## Data excerpts
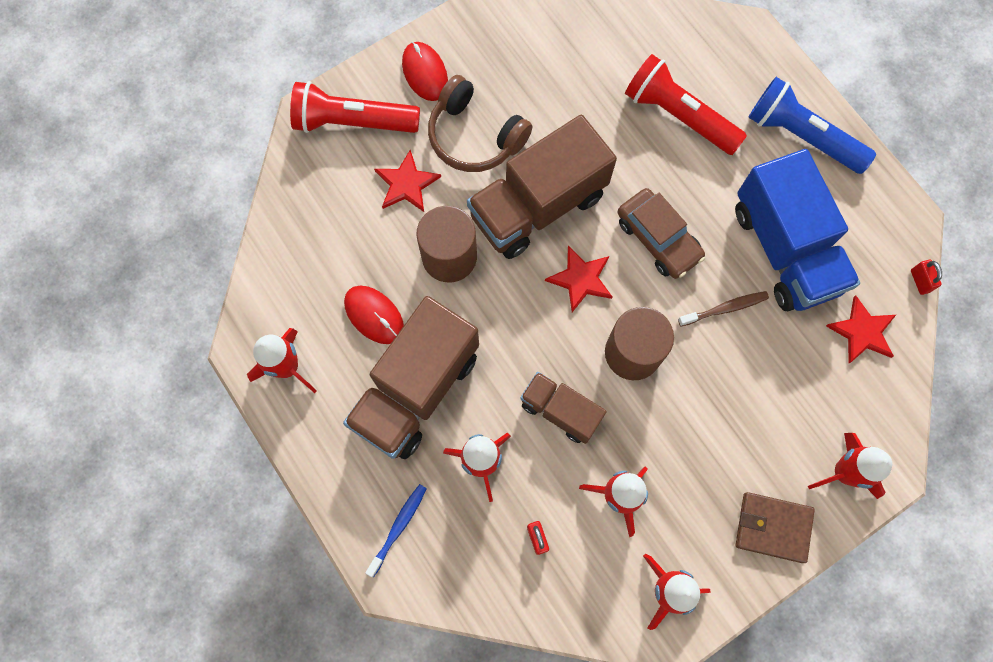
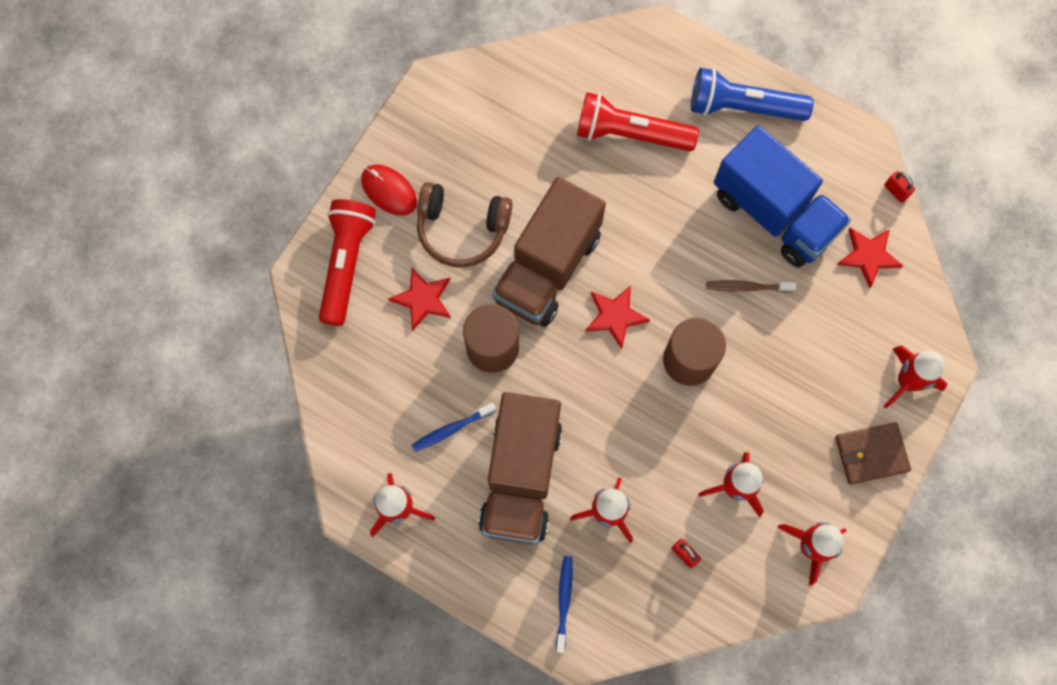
camera: 25 degrees left, 0 degrees up
(353, 122) = (346, 264): red flashlight -> red flashlight turned 120 degrees clockwise
(374, 315) = (452, 429): red mouse -> blue toothbrush
(560, 411) = (652, 438): brown truck -> none
(658, 238) = (664, 251): brown car -> none
(724, 309) = (747, 287): brown toothbrush -> brown toothbrush turned 135 degrees counterclockwise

## Problem
Every entry, exactly as written: transcribe it, passing over any pictures.

## Response for this exercise
camera: 25 degrees left, 0 degrees up
(353, 122) = (346, 264): red flashlight -> red flashlight turned 120 degrees clockwise
(374, 315) = (452, 429): red mouse -> blue toothbrush
(560, 411) = (652, 438): brown truck -> none
(658, 238) = (664, 251): brown car -> none
(724, 309) = (747, 287): brown toothbrush -> brown toothbrush turned 135 degrees counterclockwise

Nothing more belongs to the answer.